▶ [What the exercise asks]:
The answer is to consist only of an exact retyping of the lines from the one containing "R210: 8.2k (+9V, NET15)" to the end of the entries, without pictures.

▶ [Extracted data]:
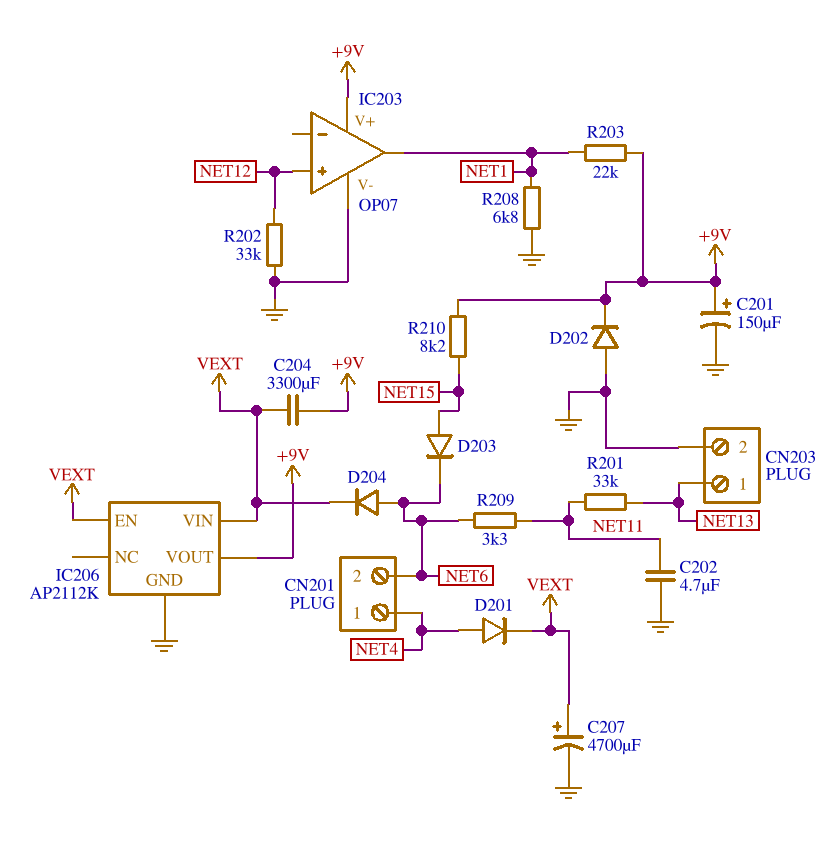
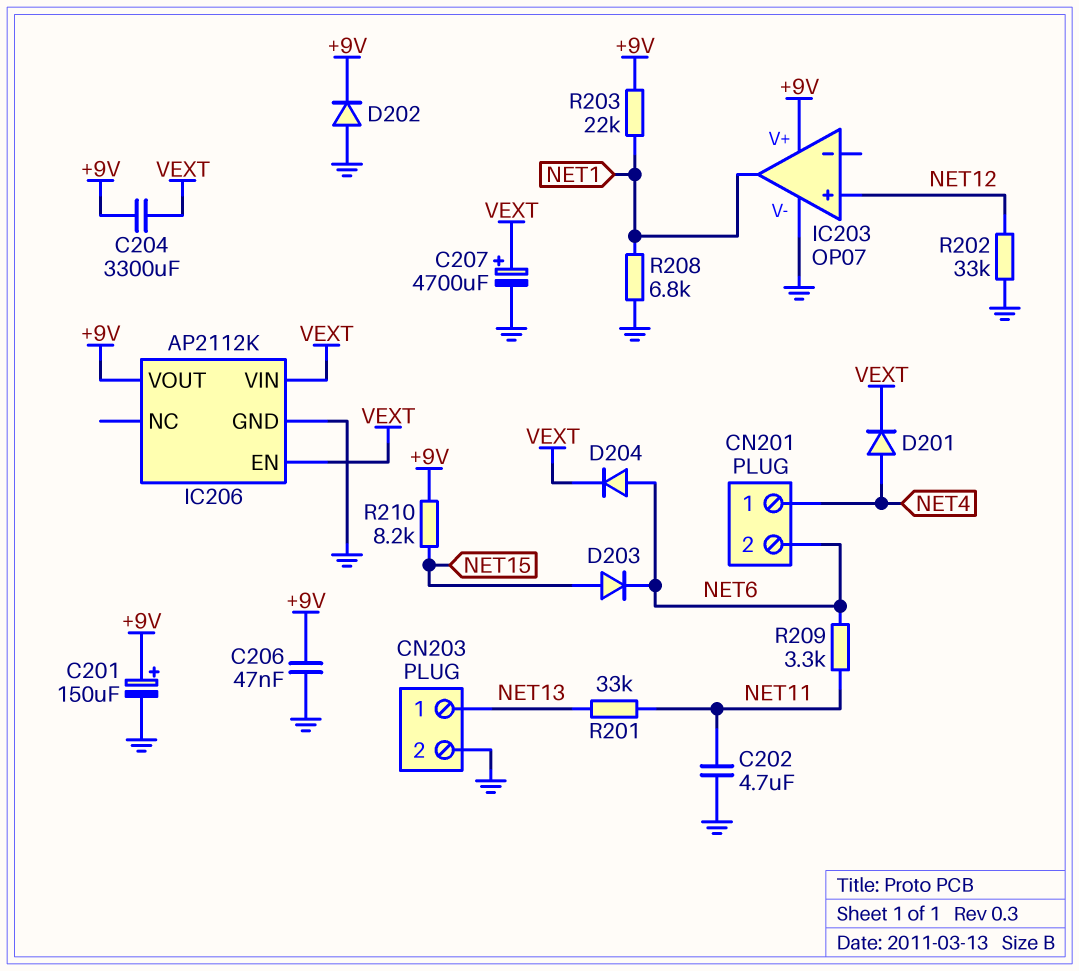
C206: none -> 47nF (+9V, GND)

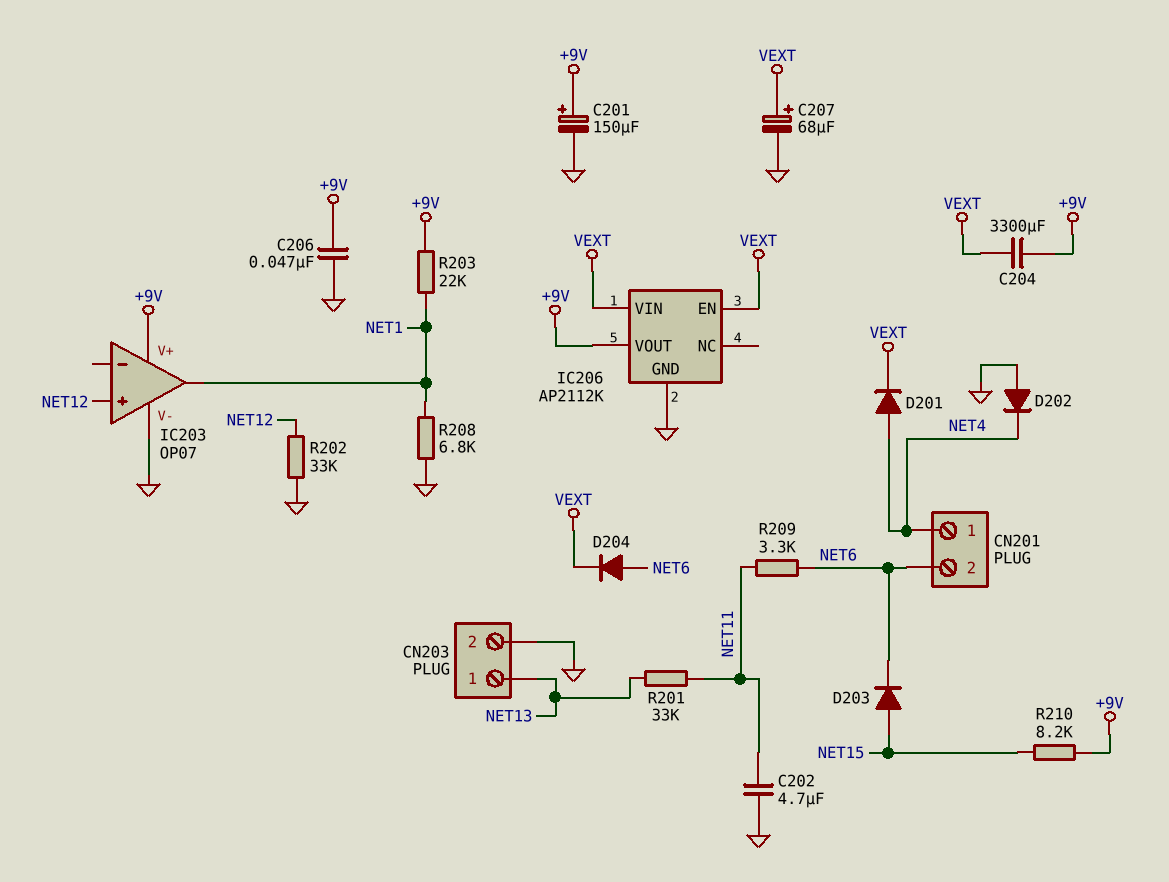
C207: 4700uF (plus VEXT, minus GND) -> 68uF (plus VEXT, minus GND)
D202: diode (A GND, K +9V) -> diode (A GND, K NET4)

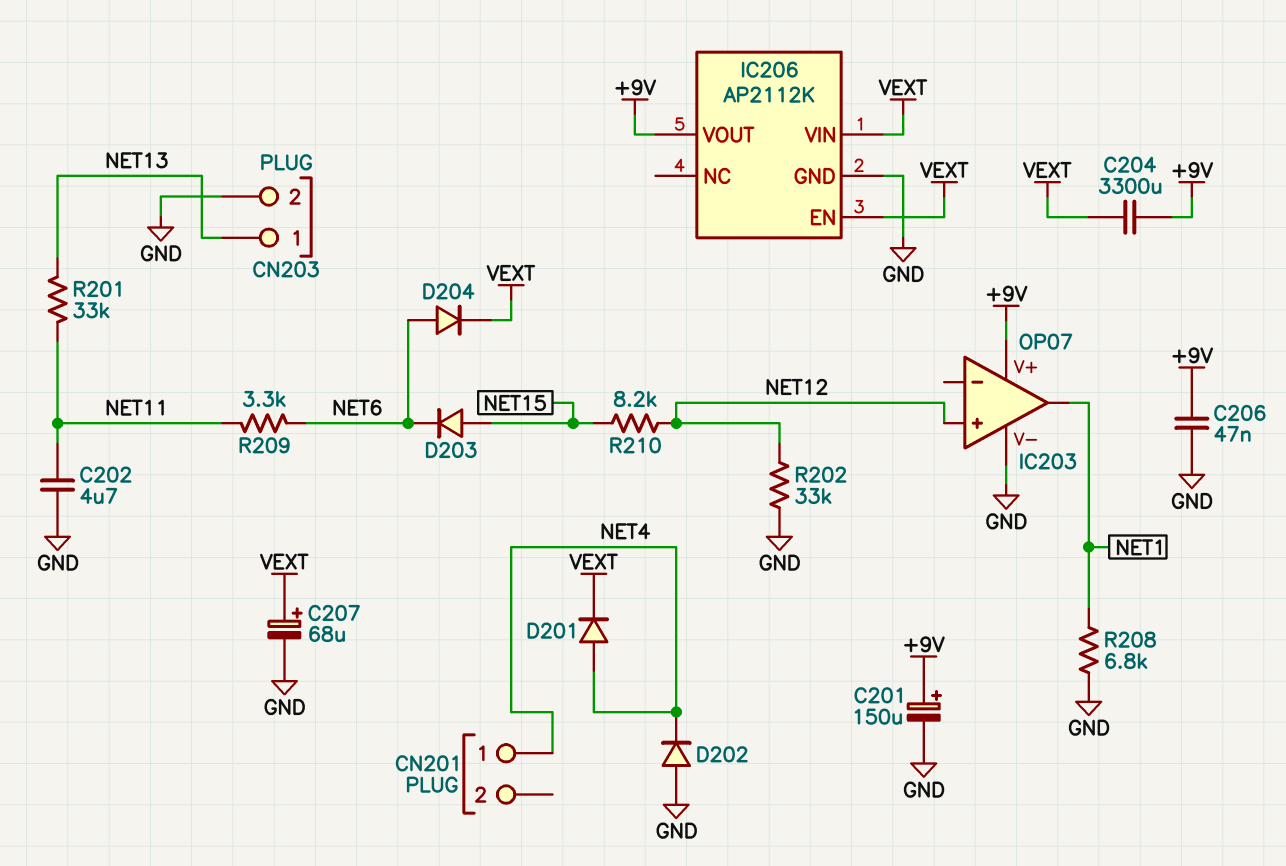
CN201 pin 2: NET6 -> none
R203: 22k (+9V, NET1) -> none
R210: 8.2k (+9V, NET15) -> 8.2k (NET12, NET15)

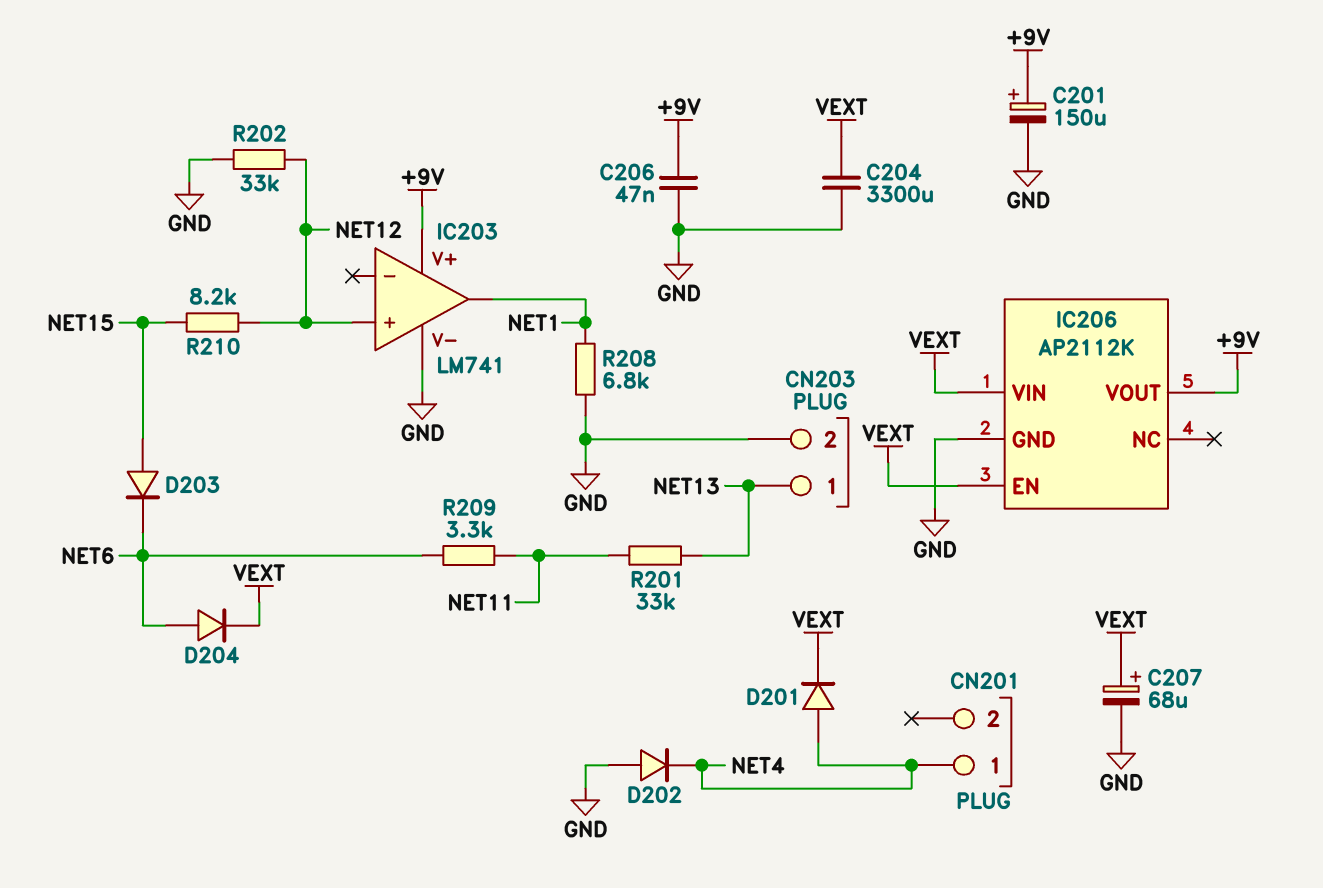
C202: 4.7uF (GND, NET11) -> none
C204: 3300uF (+9V, VEXT) -> 3300uF (GND, VEXT)
IC203: OP07 -> LM741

▶ [Reply]:
R210: 8.2k (+9V, NET15) -> 8.2k (NET12, NET15)

C202: 4.7uF (GND, NET11) -> none
C204: 3300uF (+9V, VEXT) -> 3300uF (GND, VEXT)
IC203: OP07 -> LM741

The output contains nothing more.